++++ MATERIAL FOR THIS TASK

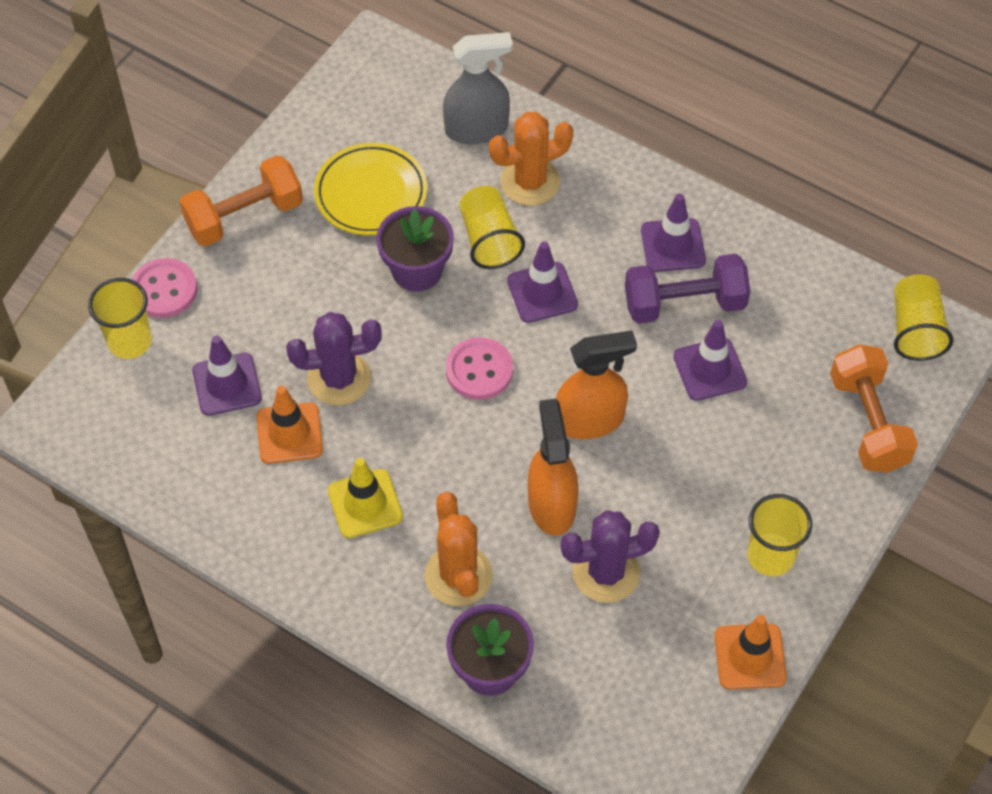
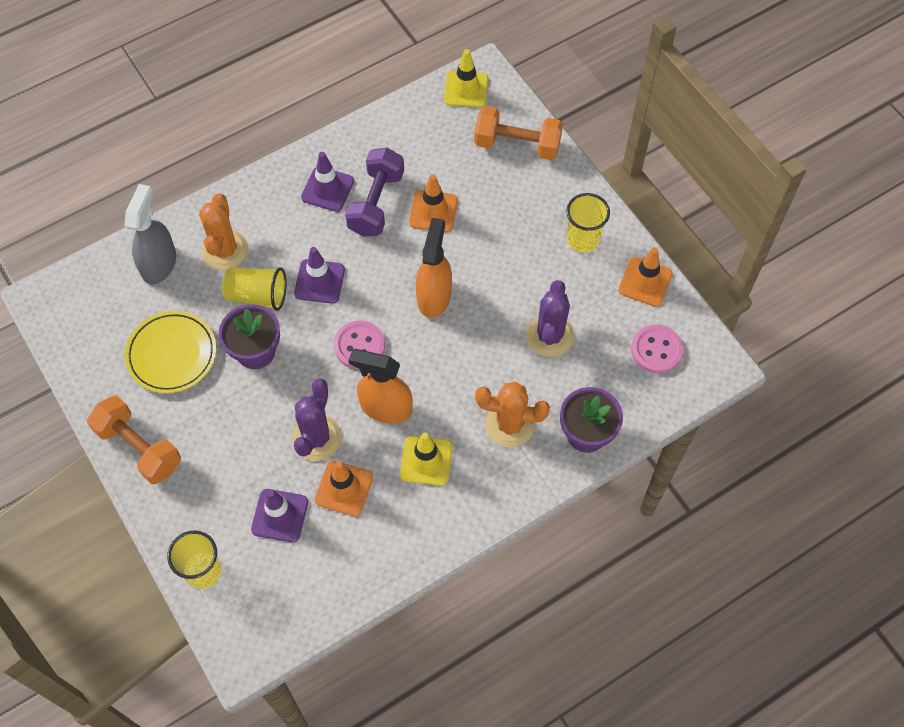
camera: 65 degrees left, 5 degrees up
(164, 290) = (171, 529): pink button -> pink button (656, 350)
(244, 216) = (139, 447): orange dumbbell -> orange dumbbell turned 45 degrees counterclockwise
(551, 504) = (485, 346): orange spray bottle -> orange spray bottle (385, 407)
(710, 369) = (433, 211): purple traffic cone -> orange traffic cone
(915, 330) = (466, 89): yellow cup -> yellow traffic cone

++++++++

→ **WHAT IS EXPECTED**: Write out all the entries word for word, but skip any images.

→ **SOLUTION**:
camera: 65 degrees left, 5 degrees up
(164, 290) = (171, 529): pink button -> pink button (656, 350)
(244, 216) = (139, 447): orange dumbbell -> orange dumbbell turned 45 degrees counterclockwise
(551, 504) = (485, 346): orange spray bottle -> orange spray bottle (385, 407)
(710, 369) = (433, 211): purple traffic cone -> orange traffic cone
(915, 330) = (466, 89): yellow cup -> yellow traffic cone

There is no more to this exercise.